• What is needed: Transcribe the entries below exactly as they appear.

[Object tracking records]
::::::::::

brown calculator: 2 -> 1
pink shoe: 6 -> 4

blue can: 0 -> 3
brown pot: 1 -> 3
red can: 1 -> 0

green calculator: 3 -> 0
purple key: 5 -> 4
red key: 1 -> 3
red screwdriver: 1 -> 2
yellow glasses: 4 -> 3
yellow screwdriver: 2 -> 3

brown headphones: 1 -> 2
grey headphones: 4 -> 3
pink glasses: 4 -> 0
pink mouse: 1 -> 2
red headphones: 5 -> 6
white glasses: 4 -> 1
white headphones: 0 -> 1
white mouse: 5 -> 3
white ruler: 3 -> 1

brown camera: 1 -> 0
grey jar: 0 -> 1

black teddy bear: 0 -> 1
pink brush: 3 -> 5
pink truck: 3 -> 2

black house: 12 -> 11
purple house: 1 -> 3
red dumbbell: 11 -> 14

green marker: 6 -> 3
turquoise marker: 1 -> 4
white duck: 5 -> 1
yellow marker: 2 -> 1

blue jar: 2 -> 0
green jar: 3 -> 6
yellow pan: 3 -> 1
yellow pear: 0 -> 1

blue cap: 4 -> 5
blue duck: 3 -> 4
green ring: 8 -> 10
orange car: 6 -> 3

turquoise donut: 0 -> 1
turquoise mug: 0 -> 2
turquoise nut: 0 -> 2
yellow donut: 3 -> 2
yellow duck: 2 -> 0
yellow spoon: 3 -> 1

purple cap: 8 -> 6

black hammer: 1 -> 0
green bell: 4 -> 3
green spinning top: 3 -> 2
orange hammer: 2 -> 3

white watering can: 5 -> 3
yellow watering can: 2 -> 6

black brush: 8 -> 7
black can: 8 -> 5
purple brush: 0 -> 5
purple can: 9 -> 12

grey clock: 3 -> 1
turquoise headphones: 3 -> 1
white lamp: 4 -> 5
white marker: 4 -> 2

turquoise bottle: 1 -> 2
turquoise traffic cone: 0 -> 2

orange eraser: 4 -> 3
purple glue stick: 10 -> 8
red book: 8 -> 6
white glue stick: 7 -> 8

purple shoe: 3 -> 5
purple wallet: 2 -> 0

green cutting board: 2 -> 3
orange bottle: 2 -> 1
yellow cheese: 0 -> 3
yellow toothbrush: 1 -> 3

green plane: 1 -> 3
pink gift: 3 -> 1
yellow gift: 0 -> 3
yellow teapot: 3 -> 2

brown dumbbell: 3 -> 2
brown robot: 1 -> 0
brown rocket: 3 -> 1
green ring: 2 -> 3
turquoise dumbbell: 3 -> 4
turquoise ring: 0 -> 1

::::::::::

• Expected answer:
brown calculator: 2 -> 1
pink shoe: 6 -> 4

blue can: 0 -> 3
brown pot: 1 -> 3
red can: 1 -> 0

green calculator: 3 -> 0
purple key: 5 -> 4
red key: 1 -> 3
red screwdriver: 1 -> 2
yellow glasses: 4 -> 3
yellow screwdriver: 2 -> 3

brown headphones: 1 -> 2
grey headphones: 4 -> 3
pink glasses: 4 -> 0
pink mouse: 1 -> 2
red headphones: 5 -> 6
white glasses: 4 -> 1
white headphones: 0 -> 1
white mouse: 5 -> 3
white ruler: 3 -> 1

brown camera: 1 -> 0
grey jar: 0 -> 1

black teddy bear: 0 -> 1
pink brush: 3 -> 5
pink truck: 3 -> 2

black house: 12 -> 11
purple house: 1 -> 3
red dumbbell: 11 -> 14

green marker: 6 -> 3
turquoise marker: 1 -> 4
white duck: 5 -> 1
yellow marker: 2 -> 1

blue jar: 2 -> 0
green jar: 3 -> 6
yellow pan: 3 -> 1
yellow pear: 0 -> 1

blue cap: 4 -> 5
blue duck: 3 -> 4
green ring: 8 -> 10
orange car: 6 -> 3

turquoise donut: 0 -> 1
turquoise mug: 0 -> 2
turquoise nut: 0 -> 2
yellow donut: 3 -> 2
yellow duck: 2 -> 0
yellow spoon: 3 -> 1

purple cap: 8 -> 6

black hammer: 1 -> 0
green bell: 4 -> 3
green spinning top: 3 -> 2
orange hammer: 2 -> 3

white watering can: 5 -> 3
yellow watering can: 2 -> 6

black brush: 8 -> 7
black can: 8 -> 5
purple brush: 0 -> 5
purple can: 9 -> 12

grey clock: 3 -> 1
turquoise headphones: 3 -> 1
white lamp: 4 -> 5
white marker: 4 -> 2

turquoise bottle: 1 -> 2
turquoise traffic cone: 0 -> 2

orange eraser: 4 -> 3
purple glue stick: 10 -> 8
red book: 8 -> 6
white glue stick: 7 -> 8

purple shoe: 3 -> 5
purple wallet: 2 -> 0

green cutting board: 2 -> 3
orange bottle: 2 -> 1
yellow cheese: 0 -> 3
yellow toothbrush: 1 -> 3

green plane: 1 -> 3
pink gift: 3 -> 1
yellow gift: 0 -> 3
yellow teapot: 3 -> 2

brown dumbbell: 3 -> 2
brown robot: 1 -> 0
brown rocket: 3 -> 1
green ring: 2 -> 3
turquoise dumbbell: 3 -> 4
turquoise ring: 0 -> 1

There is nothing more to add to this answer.